### SOURCE MATERIAL
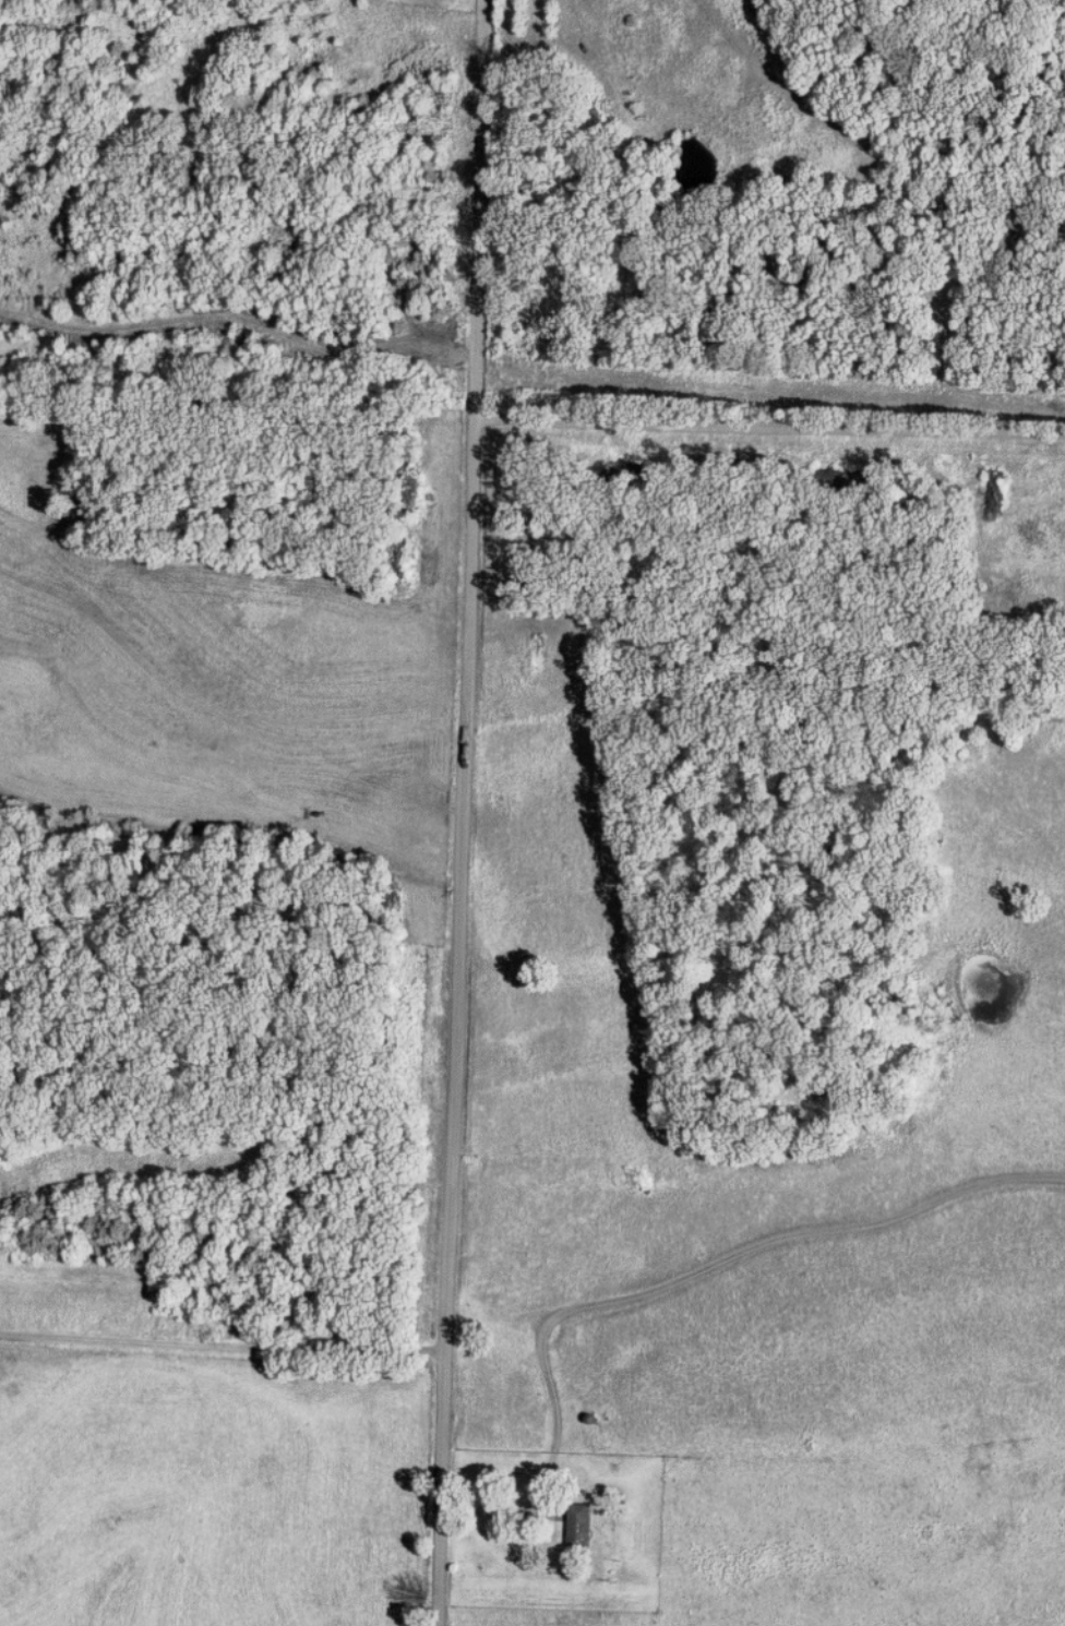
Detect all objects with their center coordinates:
road: (768, 427)
road: (460, 812)
road: (548, 1476)
building: (580, 1528)

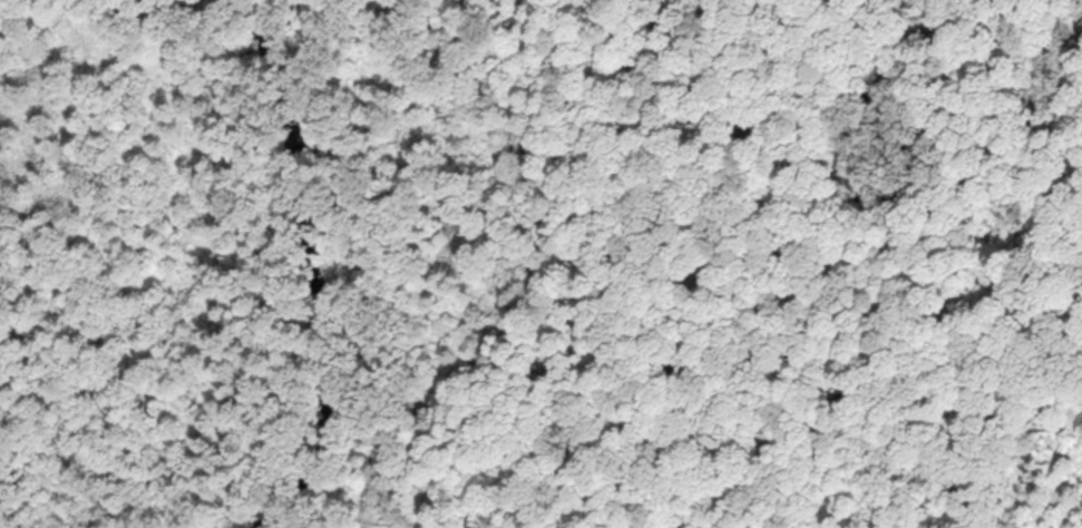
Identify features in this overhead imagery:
road: (678, 134)
road: (859, 234)
road: (807, 242)
park: (541, 264)
road: (1073, 265)
road: (525, 385)
road: (622, 386)
road: (737, 389)
road: (862, 399)
road: (861, 402)
road: (920, 460)
road: (899, 465)
road: (874, 467)

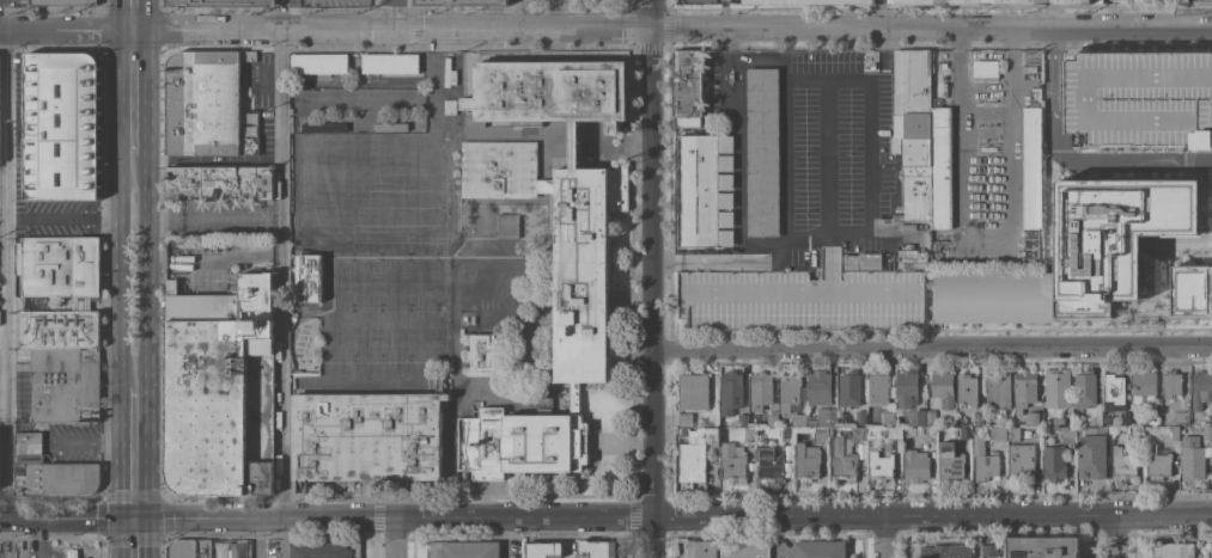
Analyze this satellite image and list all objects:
building: (1150, 0)
building: (813, 1)
building: (936, 1)
building: (1016, 1)
building: (1065, 1)
building: (1095, 1)
building: (63, 2)
building: (459, 2)
building: (220, 3)
road: (1, 14)
road: (132, 14)
road: (279, 14)
road: (386, 14)
road: (520, 14)
road: (259, 28)
road: (66, 29)
road: (799, 29)
building: (319, 63)
building: (390, 63)
building: (985, 69)
building: (688, 87)
road: (132, 93)
building: (1140, 98)
parking garage: (1140, 98)
building: (204, 102)
building: (62, 125)
building: (915, 129)
parking lot: (805, 145)
building: (761, 150)
road: (869, 151)
road: (824, 154)
road: (1073, 158)
building: (179, 160)
building: (1031, 165)
building: (941, 168)
building: (498, 169)
building: (220, 182)
road: (786, 183)
building: (699, 190)
building: (570, 194)
parking lot: (45, 205)
road: (69, 217)
building: (507, 225)
road: (985, 232)
building: (1078, 255)
road: (207, 260)
building: (862, 260)
building: (920, 264)
building: (59, 265)
building: (235, 267)
road: (134, 270)
road: (280, 273)
building: (309, 277)
road: (653, 278)
building: (1192, 289)
road: (6, 293)
building: (801, 303)
parking lot: (801, 303)
building: (59, 329)
road: (933, 351)
building: (483, 354)
building: (1144, 382)
building: (65, 384)
building: (1172, 384)
building: (819, 386)
building: (1202, 386)
building: (849, 388)
building: (942, 388)
building: (968, 388)
building: (998, 388)
building: (1057, 388)
building: (1085, 388)
building: (220, 389)
building: (760, 389)
building: (1025, 389)
building: (789, 390)
building: (1114, 390)
building: (693, 391)
building: (731, 391)
building: (881, 392)
building: (909, 395)
building: (859, 416)
building: (1182, 416)
building: (823, 417)
building: (930, 417)
building: (1125, 417)
building: (685, 418)
building: (772, 418)
building: (1034, 418)
building: (1154, 418)
building: (799, 419)
building: (740, 420)
building: (1107, 420)
building: (1058, 421)
building: (1067, 431)
building: (1207, 431)
building: (750, 432)
building: (965, 432)
building: (998, 432)
building: (1175, 432)
building: (700, 433)
building: (787, 433)
building: (858, 433)
building: (894, 433)
building: (931, 433)
building: (1013, 433)
building: (1137, 433)
building: (821, 434)
building: (367, 436)
building: (520, 443)
road: (135, 451)
building: (1091, 456)
building: (1192, 457)
building: (984, 459)
building: (844, 460)
building: (1021, 461)
building: (1159, 461)
building: (692, 462)
building: (733, 462)
building: (774, 462)
building: (807, 462)
building: (950, 462)
building: (880, 463)
building: (1054, 463)
building: (1123, 463)
building: (916, 465)
building: (50, 471)
road: (674, 517)
road: (3, 518)
road: (71, 518)
traffic signals: (136, 518)
road: (889, 537)
road: (1123, 537)
road: (136, 538)
road: (257, 538)
road: (400, 538)
building: (1042, 547)
building: (598, 548)
building: (744, 548)
building: (820, 548)
building: (189, 549)
building: (229, 549)
building: (325, 549)
building: (464, 549)
building: (544, 549)
building: (702, 549)
building: (990, 550)
building: (1173, 550)
building: (947, 551)
building: (72, 553)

### REQUEST
If a line in the entries above includes "this", count it; report the total alone.

### ANSWER BOX
2